**WORK ORDER**.
When writing out the listing below, reproduce every word exactly and skip the pictures.
• • • • • • •
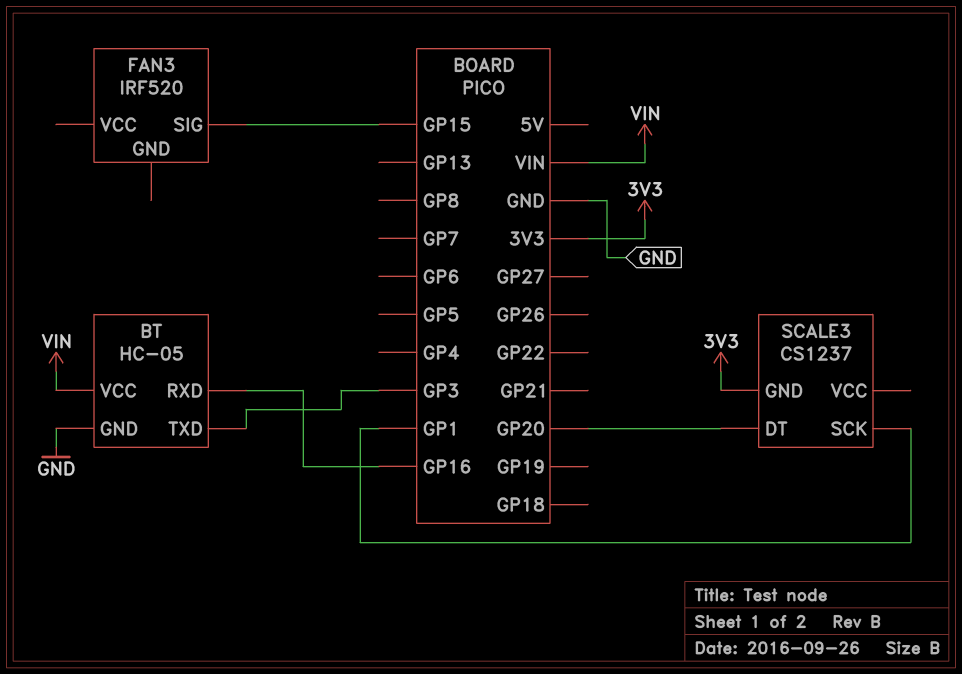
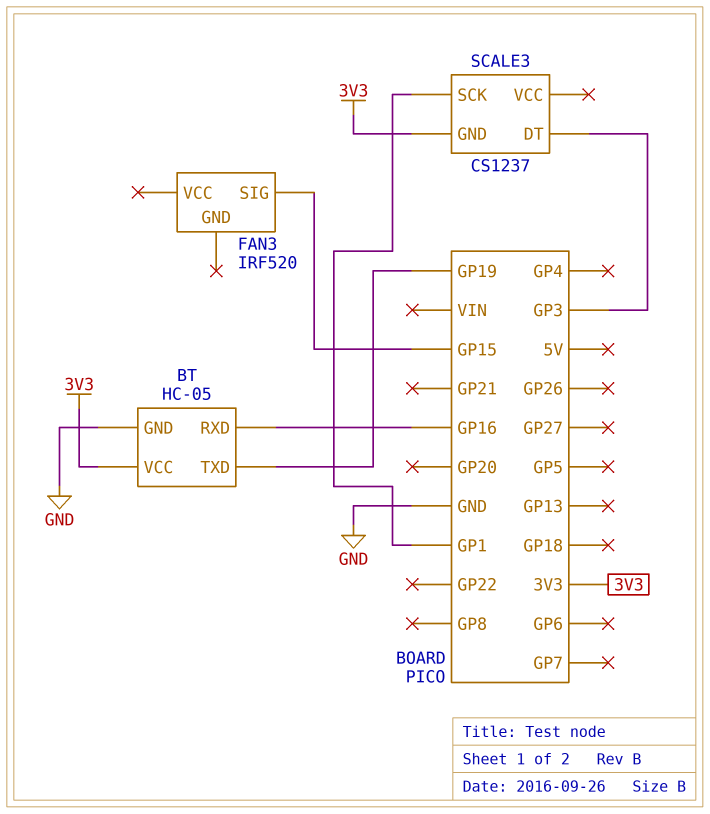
BT pin TXD: GP3 -> GP19
BT pin VCC: VIN -> 3V3
SCALE3 pin DT: GP20 -> GP3

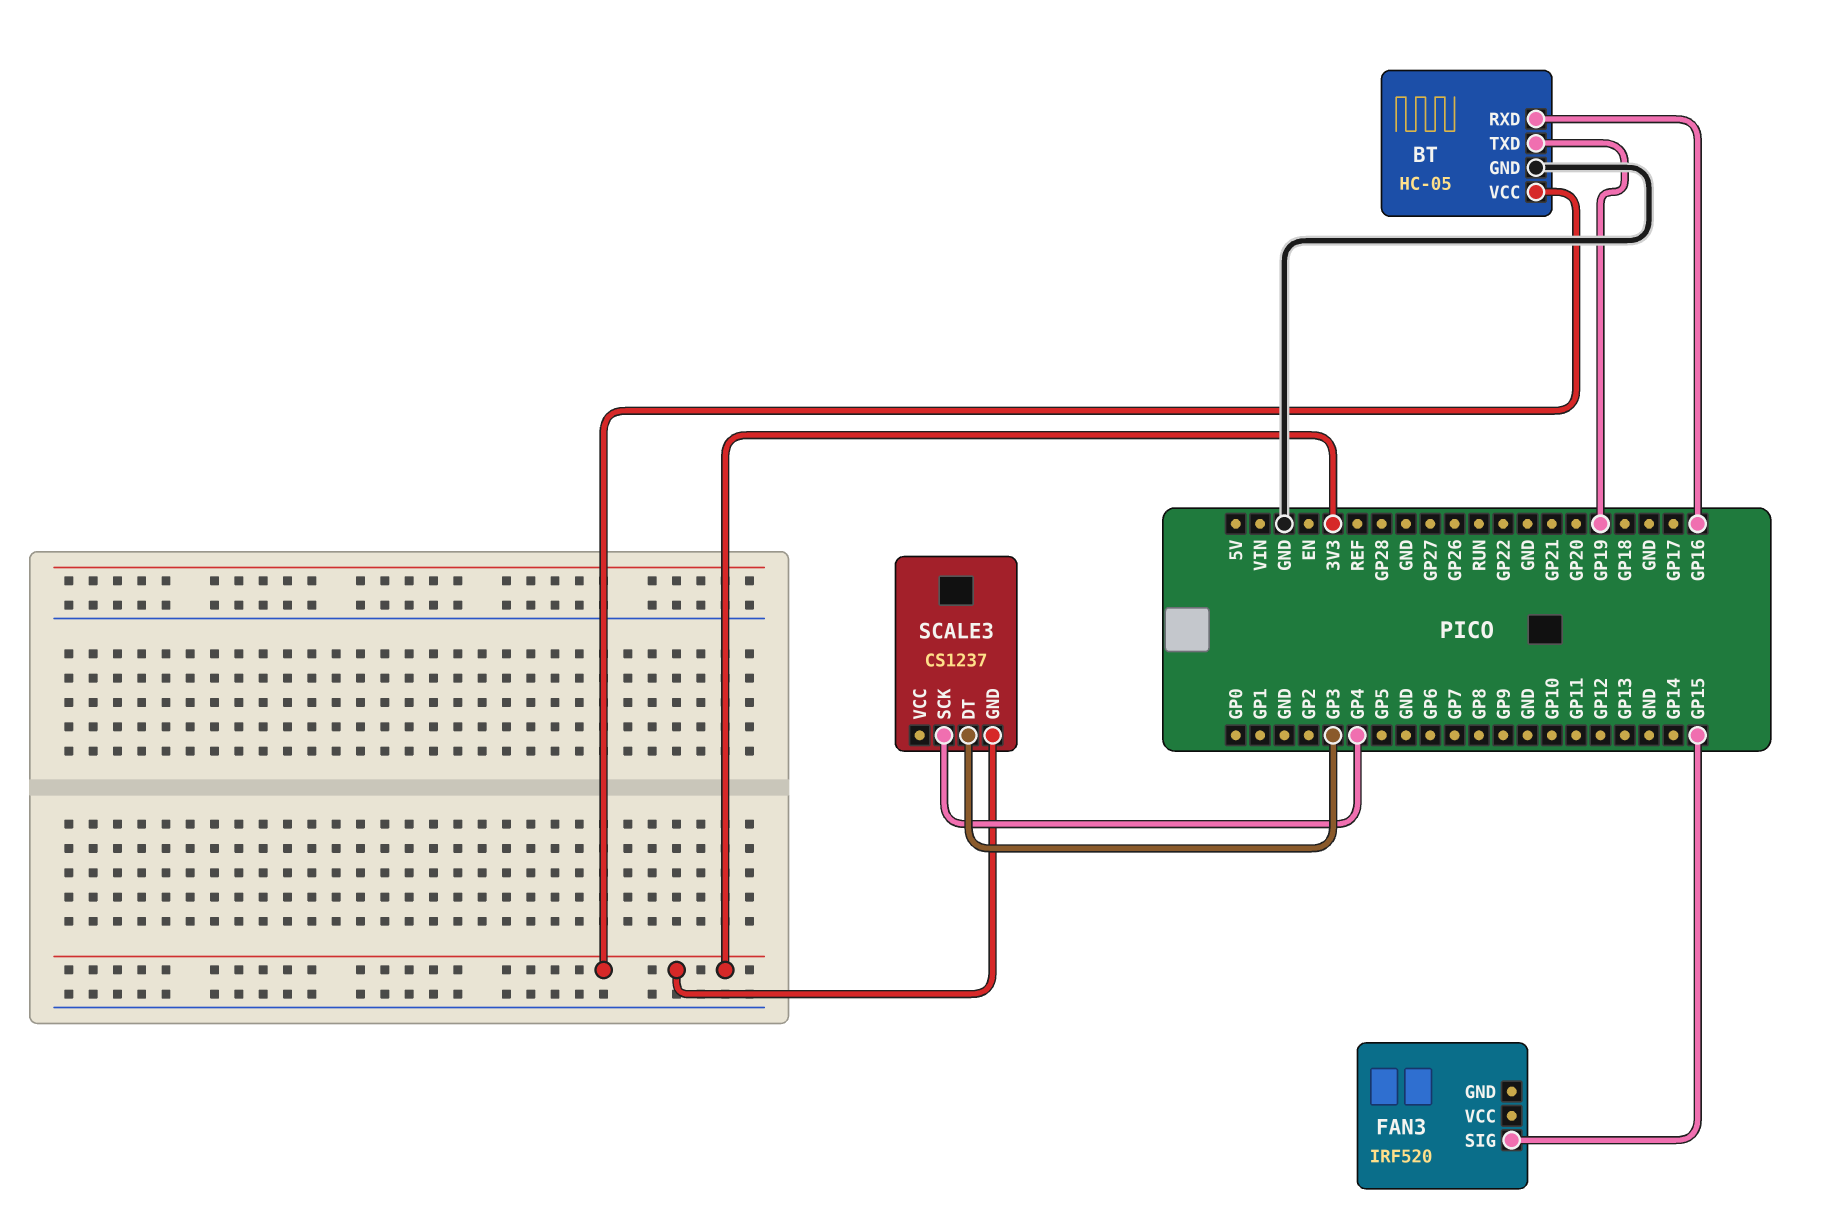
SCALE3 pin SCK: GP1 -> GP4

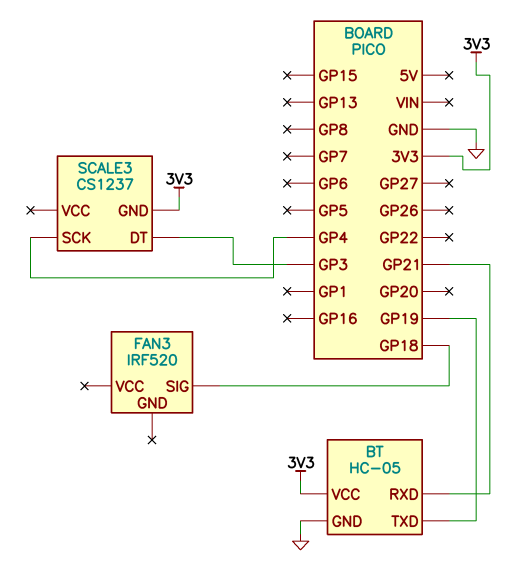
BT pin RXD: GP16 -> GP21
FAN3 pin SIG: GP15 -> GP18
• • • • • • •
**SOLUTION TO THE EXERCISE**.
BT pin TXD: GP3 -> GP19
BT pin VCC: VIN -> 3V3
SCALE3 pin DT: GP20 -> GP3

SCALE3 pin SCK: GP1 -> GP4

BT pin RXD: GP16 -> GP21
FAN3 pin SIG: GP15 -> GP18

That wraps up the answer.